**Task directions**.
Write out the material from its first line through the line containing "blue arrow at (252, 273): moved" as a numbered list, leaving out any blank lines.
:: Provided data ::
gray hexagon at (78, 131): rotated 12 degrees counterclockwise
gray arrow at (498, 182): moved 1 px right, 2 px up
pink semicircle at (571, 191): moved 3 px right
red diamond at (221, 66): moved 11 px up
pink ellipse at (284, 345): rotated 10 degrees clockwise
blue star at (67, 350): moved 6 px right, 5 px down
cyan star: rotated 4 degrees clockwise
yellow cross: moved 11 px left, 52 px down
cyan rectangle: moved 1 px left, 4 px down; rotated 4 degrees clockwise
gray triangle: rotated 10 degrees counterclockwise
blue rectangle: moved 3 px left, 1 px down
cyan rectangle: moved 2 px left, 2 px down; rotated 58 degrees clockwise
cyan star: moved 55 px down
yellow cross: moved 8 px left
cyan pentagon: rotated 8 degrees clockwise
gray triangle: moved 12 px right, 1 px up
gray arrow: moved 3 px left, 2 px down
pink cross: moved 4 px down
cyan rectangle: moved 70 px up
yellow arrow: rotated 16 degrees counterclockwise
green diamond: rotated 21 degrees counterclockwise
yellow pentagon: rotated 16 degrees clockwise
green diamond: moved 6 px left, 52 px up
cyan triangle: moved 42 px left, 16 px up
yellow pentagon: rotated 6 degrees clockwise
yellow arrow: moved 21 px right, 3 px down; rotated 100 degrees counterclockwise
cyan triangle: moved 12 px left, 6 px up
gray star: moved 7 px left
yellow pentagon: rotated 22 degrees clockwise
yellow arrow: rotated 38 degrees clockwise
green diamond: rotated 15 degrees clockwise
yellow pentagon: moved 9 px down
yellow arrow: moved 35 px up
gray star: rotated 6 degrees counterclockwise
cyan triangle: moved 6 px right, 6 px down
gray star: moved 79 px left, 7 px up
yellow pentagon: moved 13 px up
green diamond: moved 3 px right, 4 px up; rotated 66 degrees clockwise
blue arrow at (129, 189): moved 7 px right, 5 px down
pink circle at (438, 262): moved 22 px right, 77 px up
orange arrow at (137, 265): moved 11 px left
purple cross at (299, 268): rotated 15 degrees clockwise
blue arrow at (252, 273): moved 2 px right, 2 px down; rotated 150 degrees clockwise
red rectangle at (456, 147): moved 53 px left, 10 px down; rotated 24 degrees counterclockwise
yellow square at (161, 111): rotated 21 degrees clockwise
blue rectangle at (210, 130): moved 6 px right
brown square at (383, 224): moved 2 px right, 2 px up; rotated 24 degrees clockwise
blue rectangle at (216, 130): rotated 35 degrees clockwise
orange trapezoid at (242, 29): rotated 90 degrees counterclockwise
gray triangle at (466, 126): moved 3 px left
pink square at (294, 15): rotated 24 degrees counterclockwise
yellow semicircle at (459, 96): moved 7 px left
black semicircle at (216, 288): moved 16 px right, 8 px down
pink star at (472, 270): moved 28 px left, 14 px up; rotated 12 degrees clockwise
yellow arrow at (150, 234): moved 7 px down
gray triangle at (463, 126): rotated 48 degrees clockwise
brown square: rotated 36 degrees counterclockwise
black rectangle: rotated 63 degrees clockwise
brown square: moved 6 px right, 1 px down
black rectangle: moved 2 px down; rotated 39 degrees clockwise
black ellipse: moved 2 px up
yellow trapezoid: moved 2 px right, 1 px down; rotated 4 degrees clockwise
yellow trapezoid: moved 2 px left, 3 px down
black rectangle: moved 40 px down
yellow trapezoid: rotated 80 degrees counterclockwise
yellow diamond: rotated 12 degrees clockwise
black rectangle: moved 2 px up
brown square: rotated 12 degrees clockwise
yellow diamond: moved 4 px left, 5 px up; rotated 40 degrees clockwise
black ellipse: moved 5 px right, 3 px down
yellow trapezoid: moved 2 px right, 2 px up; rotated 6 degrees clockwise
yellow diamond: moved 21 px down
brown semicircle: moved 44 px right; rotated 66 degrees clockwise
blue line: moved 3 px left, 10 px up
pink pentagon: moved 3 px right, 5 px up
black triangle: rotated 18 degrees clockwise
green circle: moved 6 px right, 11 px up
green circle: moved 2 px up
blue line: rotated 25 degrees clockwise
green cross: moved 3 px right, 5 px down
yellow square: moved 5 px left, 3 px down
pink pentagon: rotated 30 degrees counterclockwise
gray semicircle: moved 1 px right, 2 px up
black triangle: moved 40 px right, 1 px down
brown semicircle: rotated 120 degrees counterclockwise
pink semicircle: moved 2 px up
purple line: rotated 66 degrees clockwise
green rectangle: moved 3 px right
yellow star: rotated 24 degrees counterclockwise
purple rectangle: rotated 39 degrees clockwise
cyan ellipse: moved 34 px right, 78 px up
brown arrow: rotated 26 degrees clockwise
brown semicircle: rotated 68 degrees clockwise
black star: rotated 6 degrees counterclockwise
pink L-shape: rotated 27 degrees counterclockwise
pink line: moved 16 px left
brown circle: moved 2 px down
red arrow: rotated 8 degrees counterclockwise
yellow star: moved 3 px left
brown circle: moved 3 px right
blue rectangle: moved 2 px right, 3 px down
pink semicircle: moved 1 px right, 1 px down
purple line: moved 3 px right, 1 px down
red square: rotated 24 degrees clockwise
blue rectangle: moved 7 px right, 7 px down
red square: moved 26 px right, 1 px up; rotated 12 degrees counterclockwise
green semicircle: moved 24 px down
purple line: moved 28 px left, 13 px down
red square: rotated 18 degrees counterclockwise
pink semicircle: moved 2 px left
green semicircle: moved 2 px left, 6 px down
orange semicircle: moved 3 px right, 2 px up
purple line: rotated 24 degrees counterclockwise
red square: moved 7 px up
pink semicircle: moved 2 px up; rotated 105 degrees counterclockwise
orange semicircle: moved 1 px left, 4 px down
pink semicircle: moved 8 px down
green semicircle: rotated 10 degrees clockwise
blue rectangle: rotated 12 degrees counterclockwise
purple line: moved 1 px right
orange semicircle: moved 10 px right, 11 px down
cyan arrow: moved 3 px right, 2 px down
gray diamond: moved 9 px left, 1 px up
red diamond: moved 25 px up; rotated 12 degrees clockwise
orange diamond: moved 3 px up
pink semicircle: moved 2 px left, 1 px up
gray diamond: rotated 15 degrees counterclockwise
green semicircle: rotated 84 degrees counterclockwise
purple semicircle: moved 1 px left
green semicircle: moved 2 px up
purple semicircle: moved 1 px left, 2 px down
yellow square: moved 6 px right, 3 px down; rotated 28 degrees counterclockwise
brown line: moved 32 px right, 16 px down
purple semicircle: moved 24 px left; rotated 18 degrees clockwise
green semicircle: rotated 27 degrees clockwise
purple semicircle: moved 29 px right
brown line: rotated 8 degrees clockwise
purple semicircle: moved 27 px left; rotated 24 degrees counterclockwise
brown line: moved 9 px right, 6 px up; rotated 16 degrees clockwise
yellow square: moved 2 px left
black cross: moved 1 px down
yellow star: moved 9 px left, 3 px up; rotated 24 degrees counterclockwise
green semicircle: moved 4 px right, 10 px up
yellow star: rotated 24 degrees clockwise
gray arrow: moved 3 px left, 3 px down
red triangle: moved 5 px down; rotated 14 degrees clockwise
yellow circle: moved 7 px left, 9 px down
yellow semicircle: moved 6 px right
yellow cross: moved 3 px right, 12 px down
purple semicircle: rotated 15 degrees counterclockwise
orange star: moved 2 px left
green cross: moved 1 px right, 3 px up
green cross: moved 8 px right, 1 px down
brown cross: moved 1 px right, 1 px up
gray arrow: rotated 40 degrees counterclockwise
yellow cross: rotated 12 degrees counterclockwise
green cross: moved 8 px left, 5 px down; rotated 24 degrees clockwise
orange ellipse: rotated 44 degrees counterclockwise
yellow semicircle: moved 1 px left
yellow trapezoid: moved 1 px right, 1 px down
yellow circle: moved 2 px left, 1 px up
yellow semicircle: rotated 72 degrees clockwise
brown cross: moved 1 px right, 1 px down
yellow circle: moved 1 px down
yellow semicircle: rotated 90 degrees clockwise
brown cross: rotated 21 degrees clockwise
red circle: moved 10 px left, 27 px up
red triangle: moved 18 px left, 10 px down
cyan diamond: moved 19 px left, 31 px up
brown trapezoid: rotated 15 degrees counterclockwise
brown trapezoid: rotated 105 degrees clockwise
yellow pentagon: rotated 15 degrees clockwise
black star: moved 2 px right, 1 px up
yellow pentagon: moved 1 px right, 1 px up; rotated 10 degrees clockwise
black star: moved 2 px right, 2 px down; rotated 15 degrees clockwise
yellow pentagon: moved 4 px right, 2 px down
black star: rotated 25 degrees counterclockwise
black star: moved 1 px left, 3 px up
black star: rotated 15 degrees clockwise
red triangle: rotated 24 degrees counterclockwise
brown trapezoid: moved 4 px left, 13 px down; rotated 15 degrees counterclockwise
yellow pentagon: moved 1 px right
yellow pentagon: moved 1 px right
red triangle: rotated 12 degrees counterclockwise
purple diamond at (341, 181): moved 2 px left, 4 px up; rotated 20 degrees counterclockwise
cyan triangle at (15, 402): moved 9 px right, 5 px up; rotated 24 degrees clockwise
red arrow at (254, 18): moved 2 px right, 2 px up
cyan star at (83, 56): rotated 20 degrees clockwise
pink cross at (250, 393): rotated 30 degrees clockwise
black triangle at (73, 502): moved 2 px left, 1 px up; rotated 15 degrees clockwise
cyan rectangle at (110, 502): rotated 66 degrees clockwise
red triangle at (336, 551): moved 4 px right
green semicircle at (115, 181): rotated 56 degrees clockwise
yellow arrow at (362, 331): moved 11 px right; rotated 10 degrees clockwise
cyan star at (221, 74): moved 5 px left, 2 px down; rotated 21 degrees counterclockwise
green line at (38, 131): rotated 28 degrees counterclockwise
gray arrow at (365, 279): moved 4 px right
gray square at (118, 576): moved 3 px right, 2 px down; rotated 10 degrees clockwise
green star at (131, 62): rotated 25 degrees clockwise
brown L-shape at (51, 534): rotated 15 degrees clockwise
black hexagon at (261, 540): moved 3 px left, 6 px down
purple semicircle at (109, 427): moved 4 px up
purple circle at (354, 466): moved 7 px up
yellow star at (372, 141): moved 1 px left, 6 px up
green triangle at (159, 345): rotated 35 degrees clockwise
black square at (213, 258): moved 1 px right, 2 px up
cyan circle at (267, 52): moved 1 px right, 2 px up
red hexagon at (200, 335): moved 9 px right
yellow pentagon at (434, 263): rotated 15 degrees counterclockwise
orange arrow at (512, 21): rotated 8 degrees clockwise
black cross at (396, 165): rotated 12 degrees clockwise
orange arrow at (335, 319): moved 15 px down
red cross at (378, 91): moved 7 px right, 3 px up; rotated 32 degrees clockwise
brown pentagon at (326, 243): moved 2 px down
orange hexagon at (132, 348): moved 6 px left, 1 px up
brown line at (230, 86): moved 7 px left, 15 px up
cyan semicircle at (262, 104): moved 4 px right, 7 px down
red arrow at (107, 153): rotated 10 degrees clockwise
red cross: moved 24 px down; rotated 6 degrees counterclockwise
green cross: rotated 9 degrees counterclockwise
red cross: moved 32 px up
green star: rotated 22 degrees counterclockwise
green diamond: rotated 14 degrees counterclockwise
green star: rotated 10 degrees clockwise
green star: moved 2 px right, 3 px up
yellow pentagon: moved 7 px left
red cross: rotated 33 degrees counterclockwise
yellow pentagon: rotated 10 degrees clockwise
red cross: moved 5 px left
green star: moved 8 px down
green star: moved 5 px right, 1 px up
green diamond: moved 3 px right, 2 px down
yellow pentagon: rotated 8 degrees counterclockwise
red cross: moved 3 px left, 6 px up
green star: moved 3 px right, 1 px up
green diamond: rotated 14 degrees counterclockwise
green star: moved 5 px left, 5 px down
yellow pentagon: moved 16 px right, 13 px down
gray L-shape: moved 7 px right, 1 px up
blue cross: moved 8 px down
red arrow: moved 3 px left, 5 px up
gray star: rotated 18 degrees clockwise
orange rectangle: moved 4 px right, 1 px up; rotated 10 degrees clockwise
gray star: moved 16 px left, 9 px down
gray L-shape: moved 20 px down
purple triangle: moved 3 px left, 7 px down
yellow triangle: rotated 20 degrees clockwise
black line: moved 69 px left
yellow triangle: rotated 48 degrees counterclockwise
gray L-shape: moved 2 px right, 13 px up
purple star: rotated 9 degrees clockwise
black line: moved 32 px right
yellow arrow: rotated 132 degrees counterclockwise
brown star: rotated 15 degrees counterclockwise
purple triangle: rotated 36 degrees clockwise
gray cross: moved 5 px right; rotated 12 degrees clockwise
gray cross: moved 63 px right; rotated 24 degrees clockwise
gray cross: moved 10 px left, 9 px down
:::
**Solution for this exercise**.
1. gray hexagon at (78, 131): rotated 12 degrees counterclockwise
2. gray arrow at (498, 182): moved 1 px right, 2 px up
3. pink semicircle at (571, 191): moved 3 px right
4. red diamond at (221, 66): moved 11 px up
5. pink ellipse at (284, 345): rotated 10 degrees clockwise
6. blue star at (67, 350): moved 6 px right, 5 px down
7. cyan star: rotated 4 degrees clockwise
8. yellow cross: moved 11 px left, 52 px down
9. cyan rectangle: moved 1 px left, 4 px down; rotated 4 degrees clockwise
10. gray triangle: rotated 10 degrees counterclockwise
11. blue rectangle: moved 3 px left, 1 px down
12. cyan rectangle: moved 2 px left, 2 px down; rotated 58 degrees clockwise
13. cyan star: moved 55 px down
14. yellow cross: moved 8 px left
15. cyan pentagon: rotated 8 degrees clockwise
16. gray triangle: moved 12 px right, 1 px up
17. gray arrow: moved 3 px left, 2 px down
18. pink cross: moved 4 px down
19. cyan rectangle: moved 70 px up
20. yellow arrow: rotated 16 degrees counterclockwise
21. green diamond: rotated 21 degrees counterclockwise
22. yellow pentagon: rotated 16 degrees clockwise
23. green diamond: moved 6 px left, 52 px up
24. cyan triangle: moved 42 px left, 16 px up
25. yellow pentagon: rotated 6 degrees clockwise
26. yellow arrow: moved 21 px right, 3 px down; rotated 100 degrees counterclockwise
27. cyan triangle: moved 12 px left, 6 px up
28. gray star: moved 7 px left
29. yellow pentagon: rotated 22 degrees clockwise
30. yellow arrow: rotated 38 degrees clockwise
31. green diamond: rotated 15 degrees clockwise
32. yellow pentagon: moved 9 px down
33. yellow arrow: moved 35 px up
34. gray star: rotated 6 degrees counterclockwise
35. cyan triangle: moved 6 px right, 6 px down
36. gray star: moved 79 px left, 7 px up
37. yellow pentagon: moved 13 px up
38. green diamond: moved 3 px right, 4 px up; rotated 66 degrees clockwise
39. blue arrow at (129, 189): moved 7 px right, 5 px down
40. pink circle at (438, 262): moved 22 px right, 77 px up
41. orange arrow at (137, 265): moved 11 px left
42. purple cross at (299, 268): rotated 15 degrees clockwise
43. blue arrow at (252, 273): moved 2 px right, 2 px down; rotated 150 degrees clockwise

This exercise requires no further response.